*ABOUT THIS EXERCISE*. Below are entries. Pull out all lines containing "drum".

····················

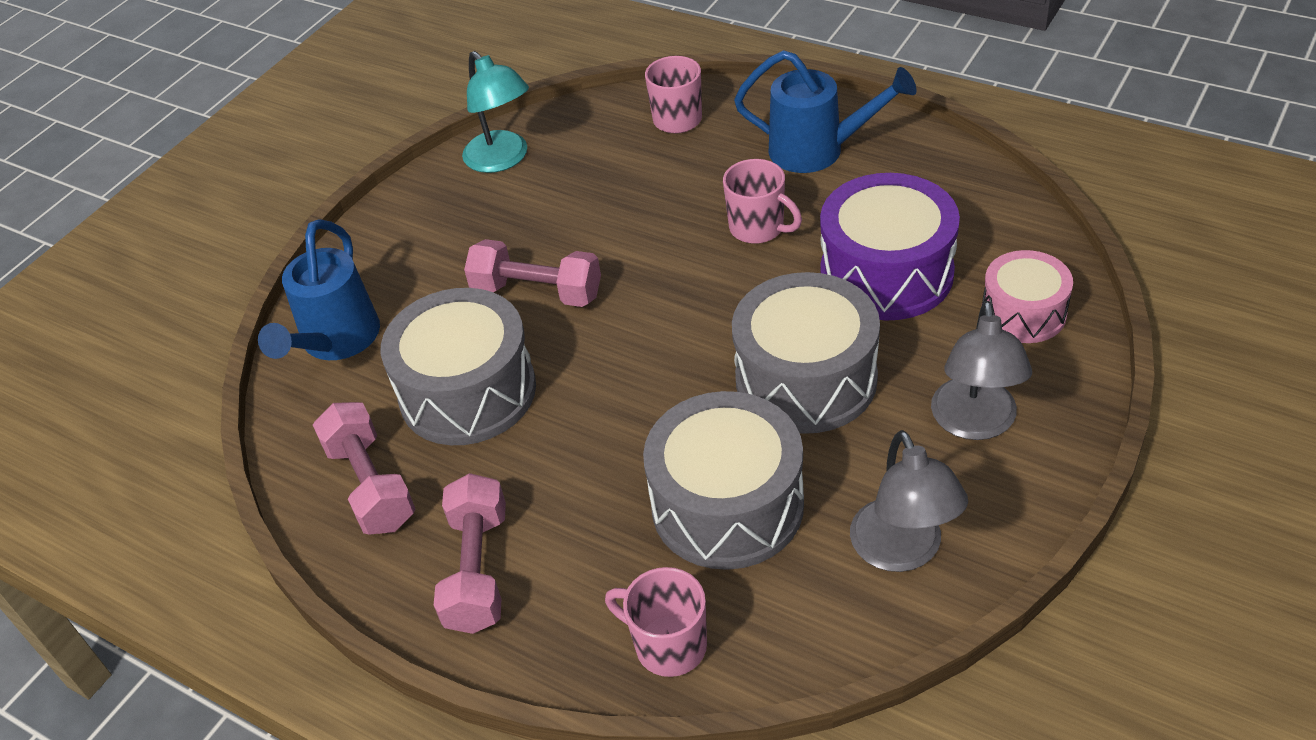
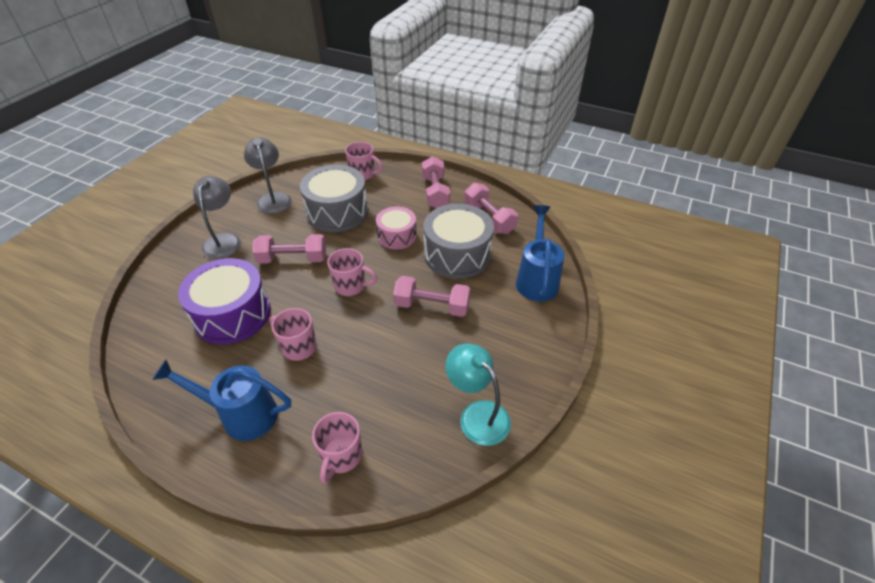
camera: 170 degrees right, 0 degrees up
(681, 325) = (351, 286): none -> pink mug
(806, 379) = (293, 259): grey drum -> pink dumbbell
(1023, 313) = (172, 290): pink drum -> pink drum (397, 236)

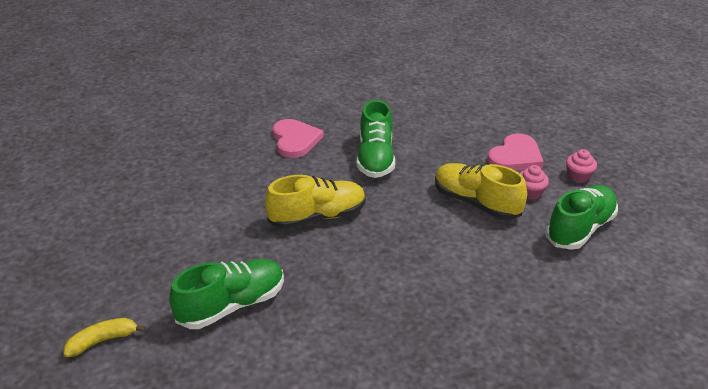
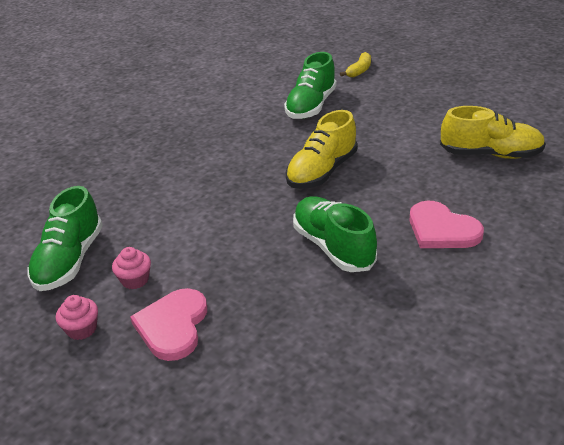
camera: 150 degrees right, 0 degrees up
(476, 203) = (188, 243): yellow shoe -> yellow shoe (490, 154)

····················

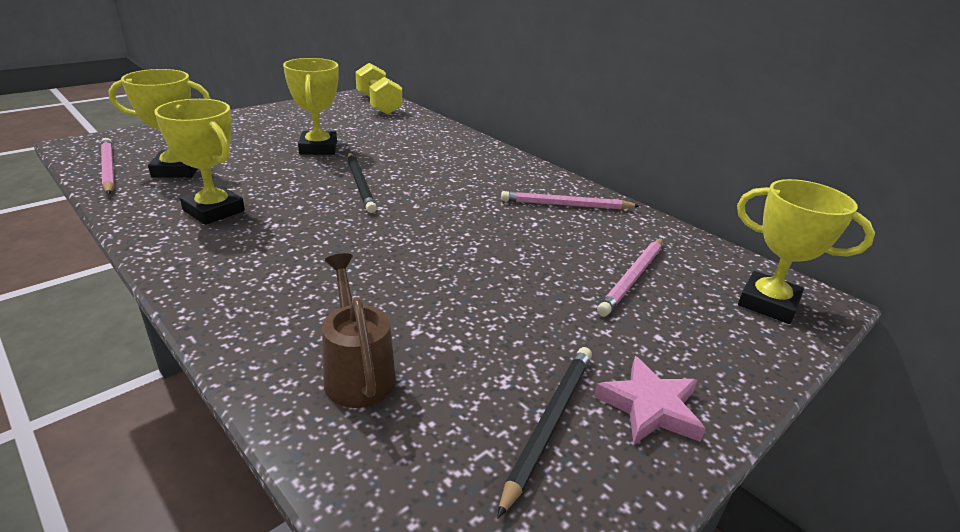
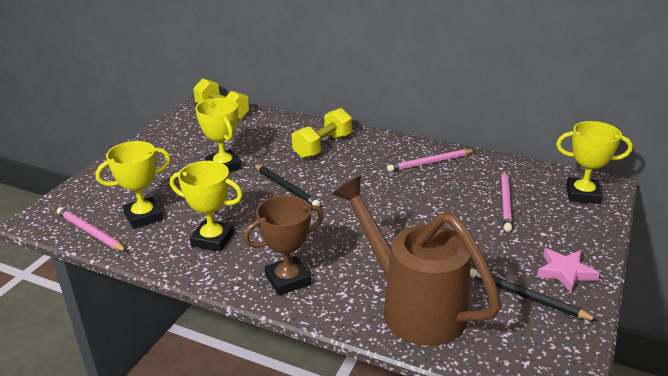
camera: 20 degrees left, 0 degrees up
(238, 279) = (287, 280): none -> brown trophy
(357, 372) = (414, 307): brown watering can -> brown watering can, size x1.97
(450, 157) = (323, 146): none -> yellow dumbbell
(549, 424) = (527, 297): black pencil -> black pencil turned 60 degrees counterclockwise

····················

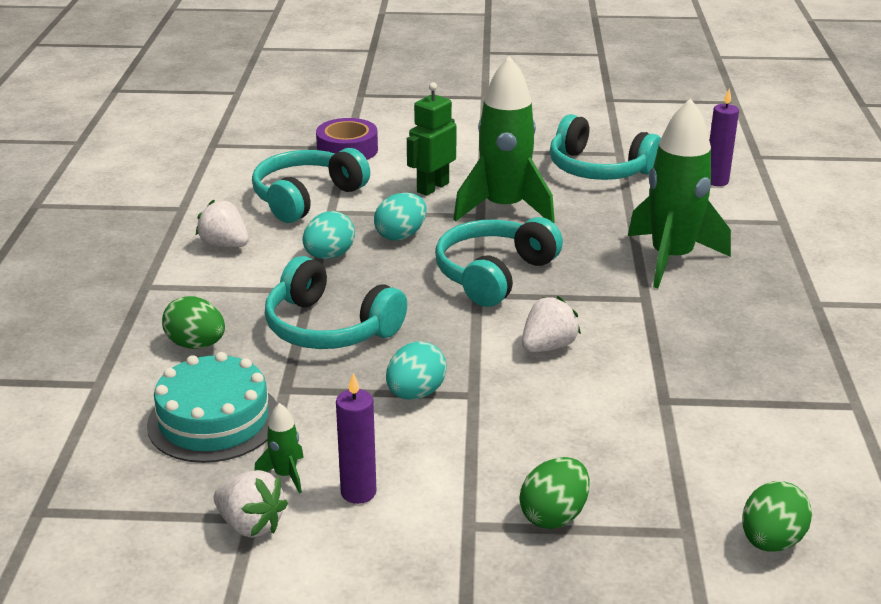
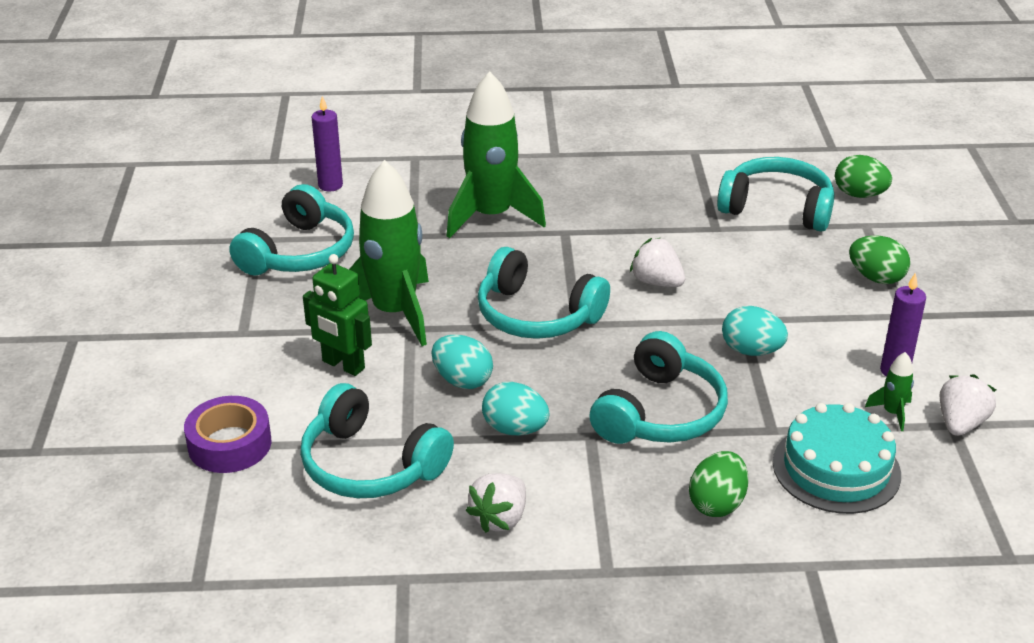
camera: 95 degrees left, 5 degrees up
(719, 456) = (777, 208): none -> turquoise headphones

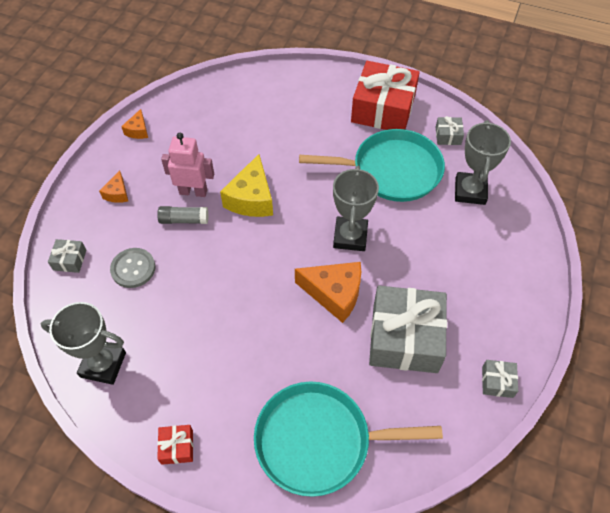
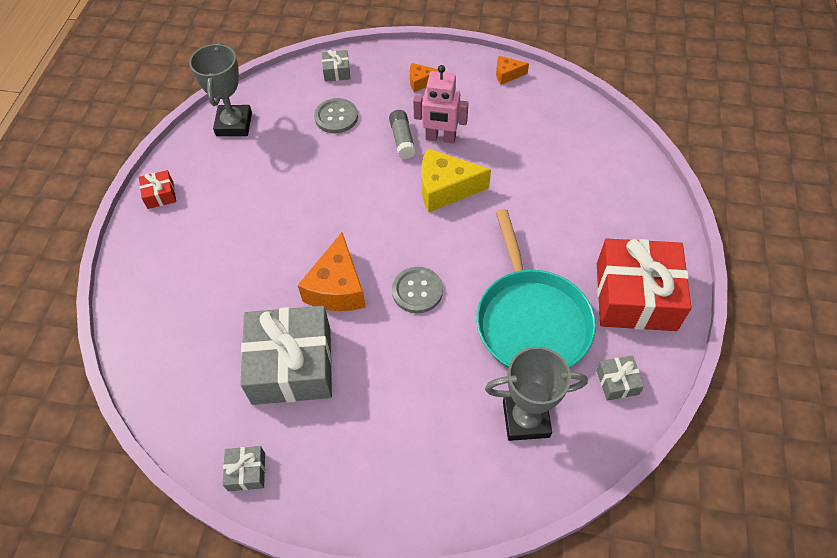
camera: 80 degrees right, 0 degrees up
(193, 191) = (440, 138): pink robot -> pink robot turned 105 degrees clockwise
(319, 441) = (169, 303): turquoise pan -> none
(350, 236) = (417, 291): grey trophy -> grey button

····················

*OUTPUT BELOW*.
(806, 379) = (293, 259): grey drum -> pink dumbbell
(1023, 313) = (172, 290): pink drum -> pink drum (397, 236)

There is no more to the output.